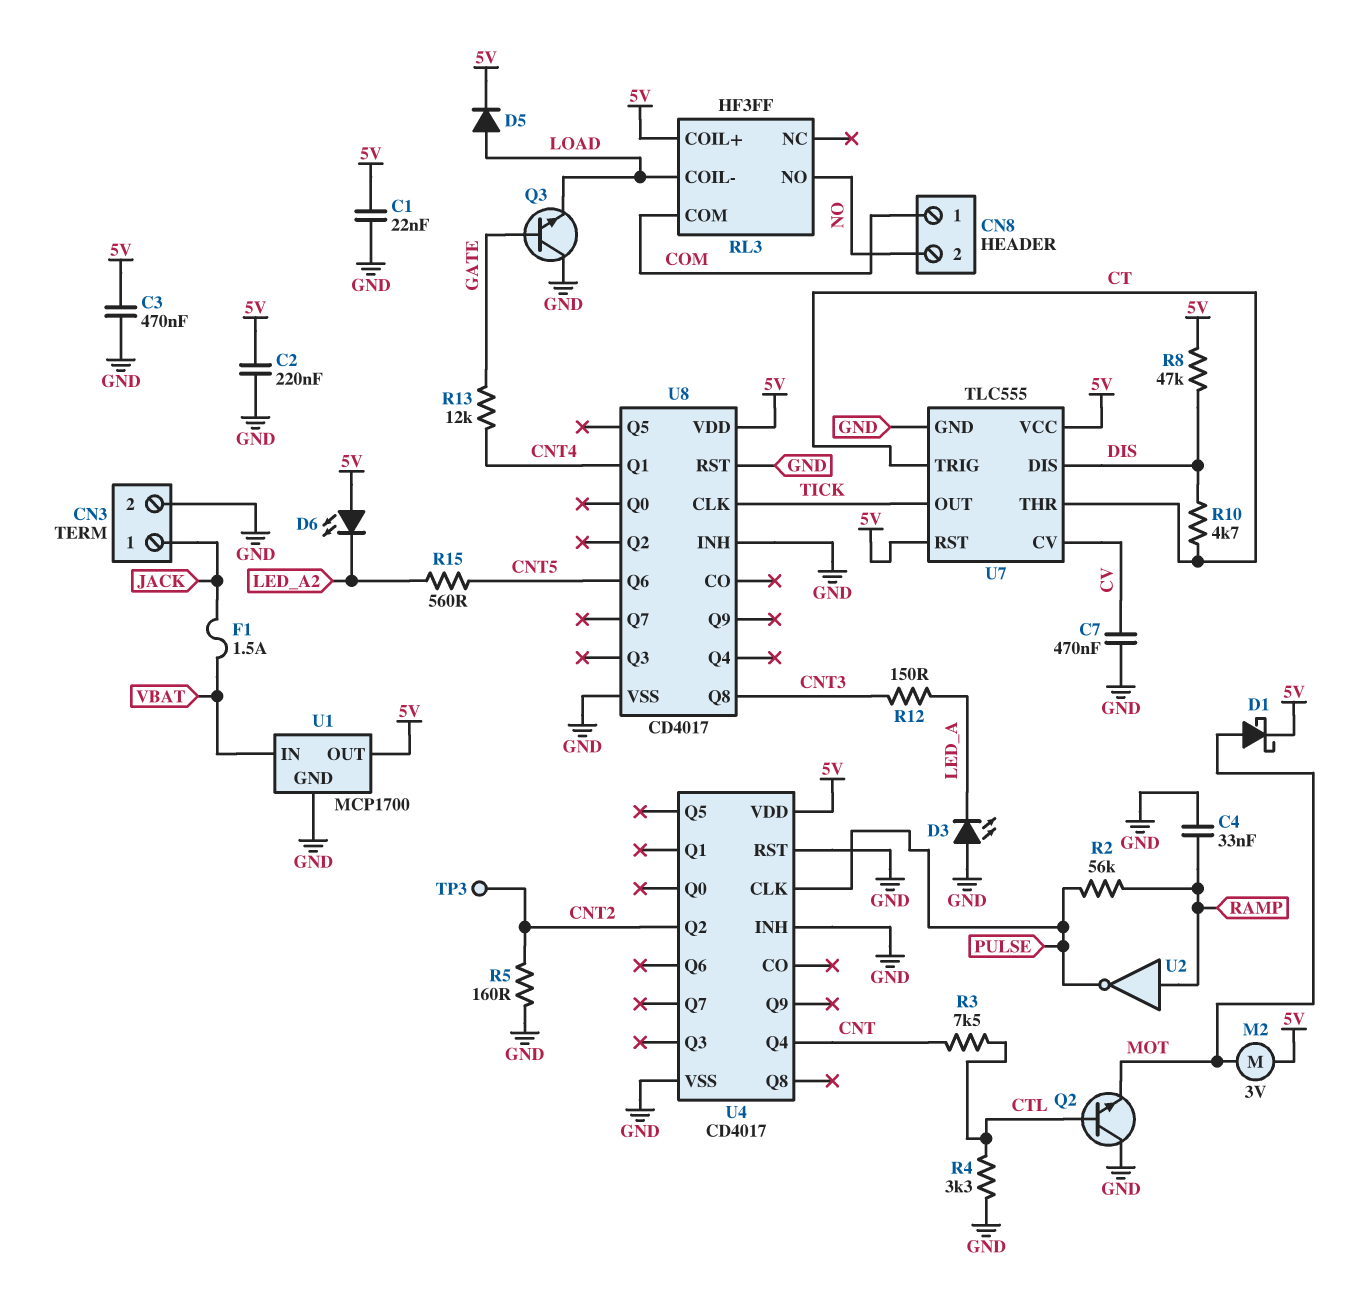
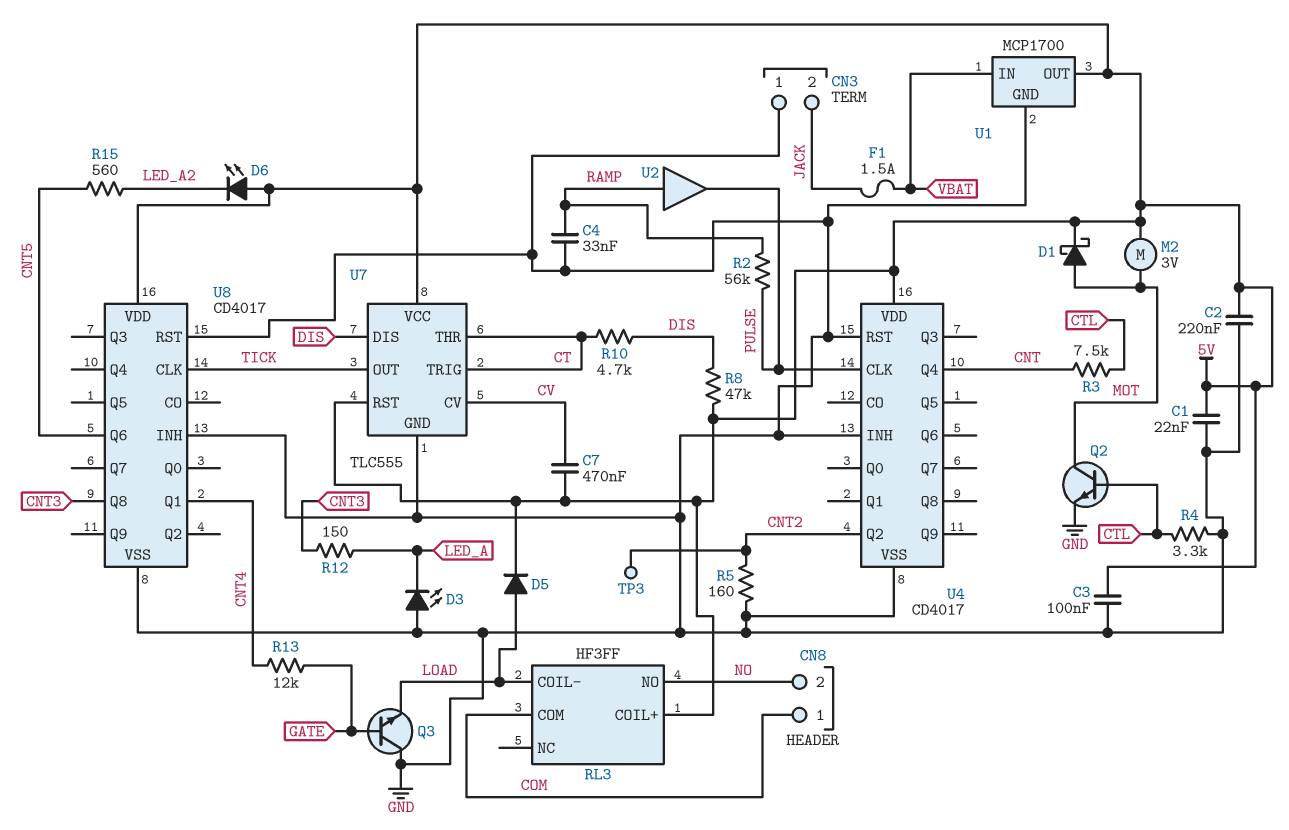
C3: 470nF (5V, GND) -> 100nF (5V, GND)
C7: 470nF (CV, GND) -> 470nF (5V, CV)
CN3 pin 1: JACK -> GND
CN3 pin 2: GND -> JACK
Q2: NPN (B CTL, C GND, E MOT) -> NPN (B CTL, C MOT, E GND)
U2: NOT (in RAMP, out PULSE) -> buffer (in RAMP, out PULSE)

━━━━━━

Exactly as written, restate all of the data, leaving out the images.

RESULT
C3: 470nF (5V, GND) -> 100nF (5V, GND)
C7: 470nF (CV, GND) -> 470nF (5V, CV)
CN3 pin 1: JACK -> GND
CN3 pin 2: GND -> JACK
Q2: NPN (B CTL, C GND, E MOT) -> NPN (B CTL, C MOT, E GND)
U2: NOT (in RAMP, out PULSE) -> buffer (in RAMP, out PULSE)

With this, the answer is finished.